The line containing "purple plate A6:A9" marks the start; extract exactly from it through the last line of the entries, and omit any pictures.

DATASET ENTRIES >>

● ● ●

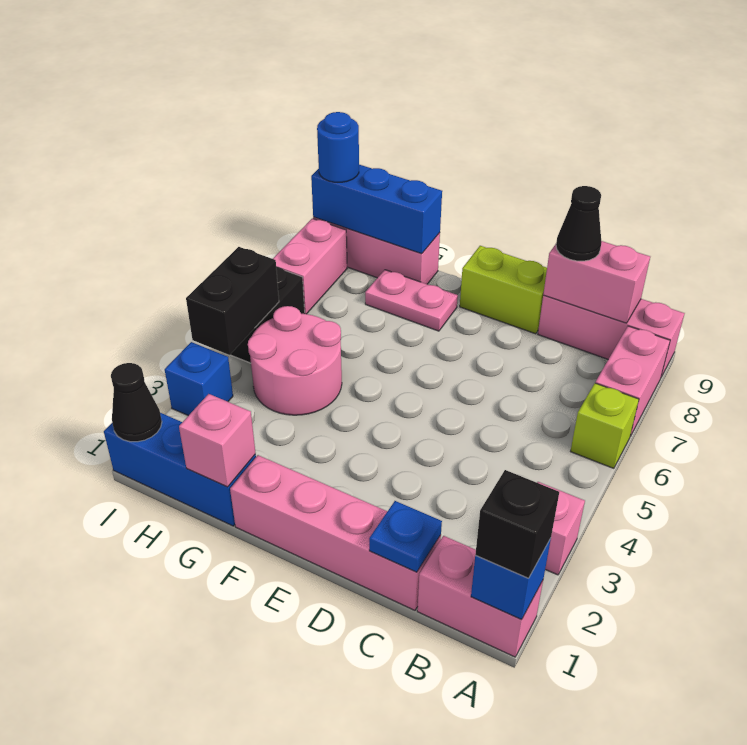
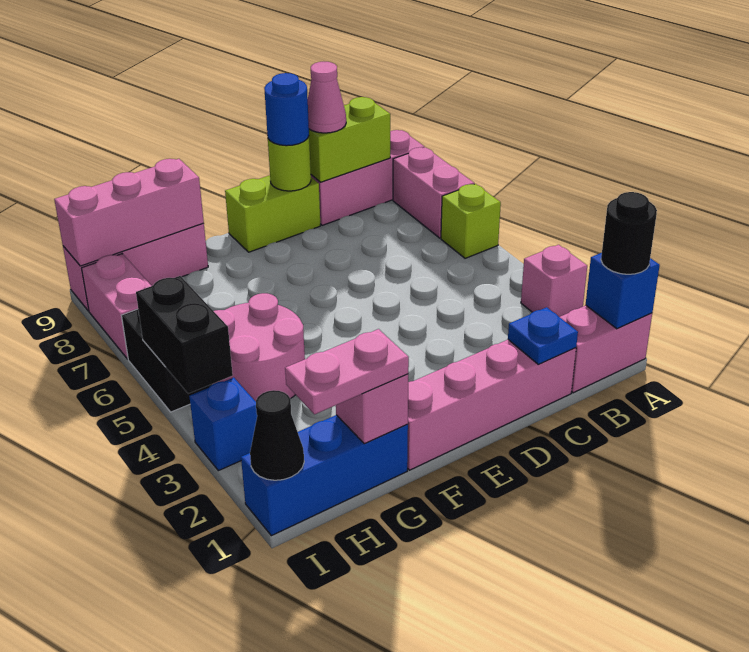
black brick A1 level 3 -> black round brick A1 level 3
pink brick B9:C9 level 2 -> lime brick B9:C9 level 2
black cone C9 level 3 -> pink cone C9 level 3
none -> lime round brick D9 level 2
pink plate F8:G8 level 1 -> pink plate G1:H1 level 3
blue brick G9:I9 level 2 -> pink brick G9:I9 level 2
blue round brick I9 level 3 -> blue round brick D9 level 3

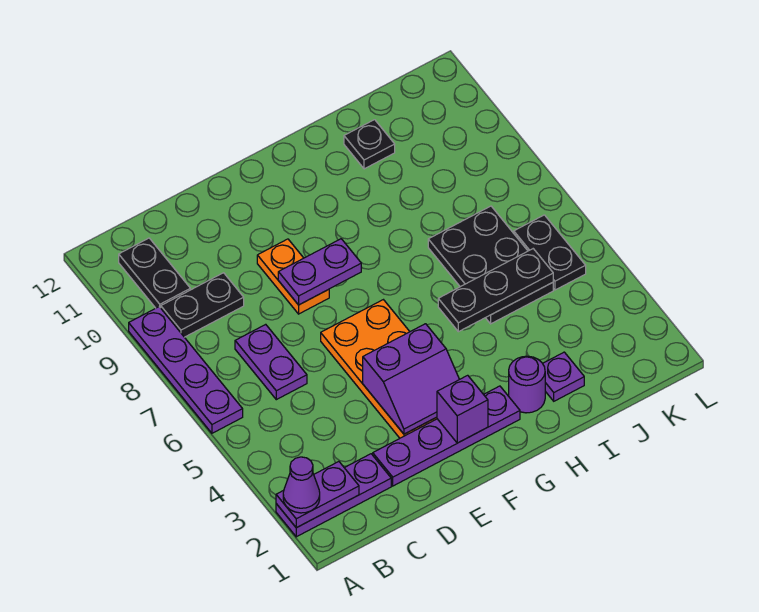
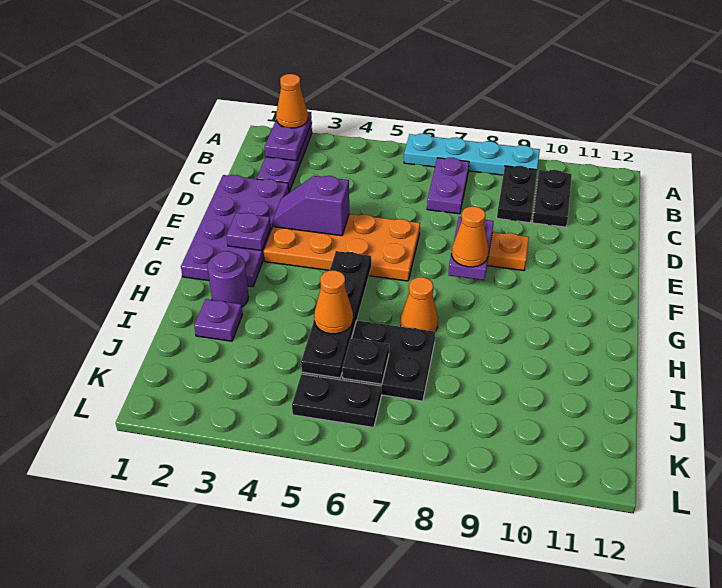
purple cone A2 level 3 -> orange cone A2 level 3
purple plate A6:A9 level 1 -> cyan plate A6:A9 level 1
black plate B10:B11 level 1 -> black plate B10:C10 level 1
purple plate C6:C7 level 1 -> purple plate B7:C7 level 1
purple plate D2:G2 level 1 -> purple plate D1:G2 level 1
purple slope E3:F4 level 2 top 4 -> purple slope E3:E4 level 2 top 4
purple brick F2 level 2 -> purple plate F2 level 2
none -> orange cone F8 level 3
black plate H5:J5 level 2 -> black plate G5:J5 level 2
none -> orange cone H7 level 1
none -> orange cone I5 level 3
black plate I11 level 1 -> black plate J6 level 2

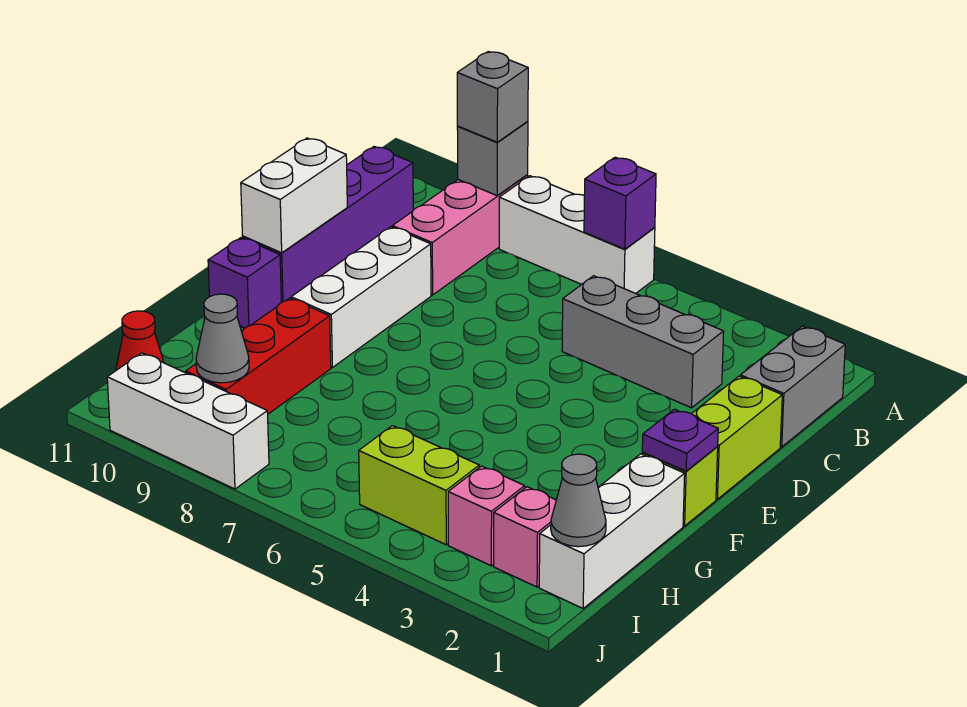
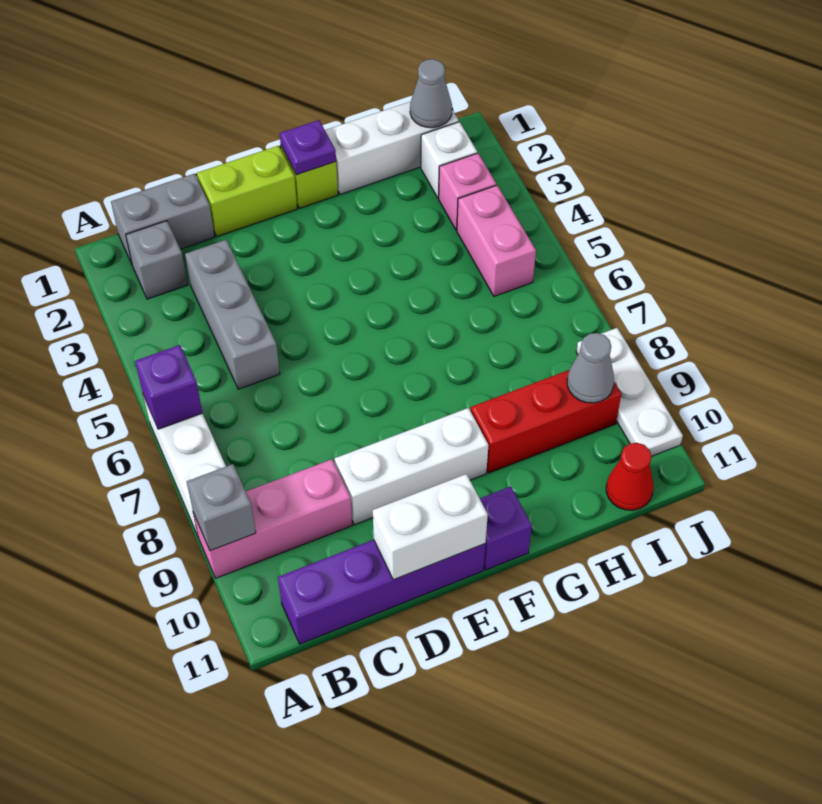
grey brick A9 level 3 -> grey brick B2 level 1
pink brick I2 level 1 -> white brick I2 level 1
lime brick I4:I5 level 1 -> pink brick I4:I5 level 1
white brick J8:J10 level 1 -> white plate J8:J10 level 1

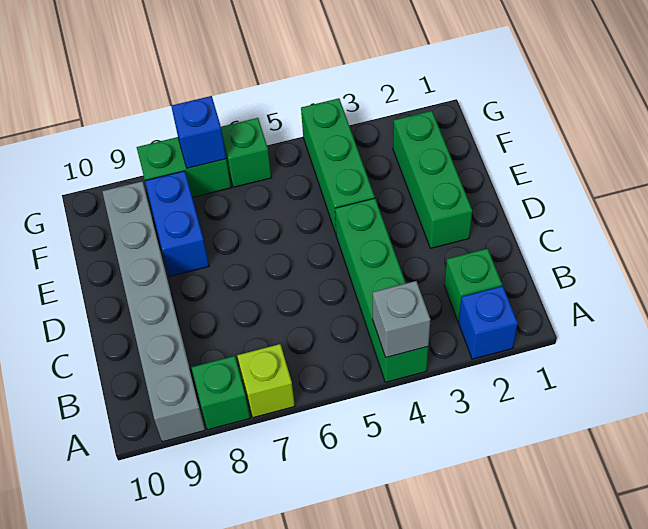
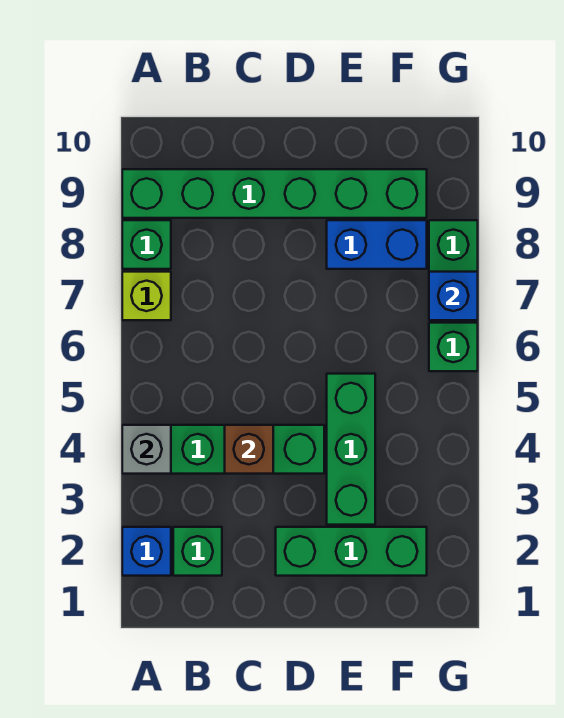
grey brick A9:F9 level 1 -> green brick A9:F9 level 1
none -> brown brick C4 level 2
green brick E4:G4 level 1 -> green brick E3:E5 level 1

● ● ●

ANSWER TO THIS TASK >>
purple plate A6:A9 level 1 -> cyan plate A6:A9 level 1
black plate B10:B11 level 1 -> black plate B10:C10 level 1
purple plate C6:C7 level 1 -> purple plate B7:C7 level 1
purple plate D2:G2 level 1 -> purple plate D1:G2 level 1
purple slope E3:F4 level 2 top 4 -> purple slope E3:E4 level 2 top 4
purple brick F2 level 2 -> purple plate F2 level 2
none -> orange cone F8 level 3
black plate H5:J5 level 2 -> black plate G5:J5 level 2
none -> orange cone H7 level 1
none -> orange cone I5 level 3
black plate I11 level 1 -> black plate J6 level 2

grey brick A9 level 3 -> grey brick B2 level 1
pink brick I2 level 1 -> white brick I2 level 1
lime brick I4:I5 level 1 -> pink brick I4:I5 level 1
white brick J8:J10 level 1 -> white plate J8:J10 level 1

grey brick A9:F9 level 1 -> green brick A9:F9 level 1
none -> brown brick C4 level 2
green brick E4:G4 level 1 -> green brick E3:E5 level 1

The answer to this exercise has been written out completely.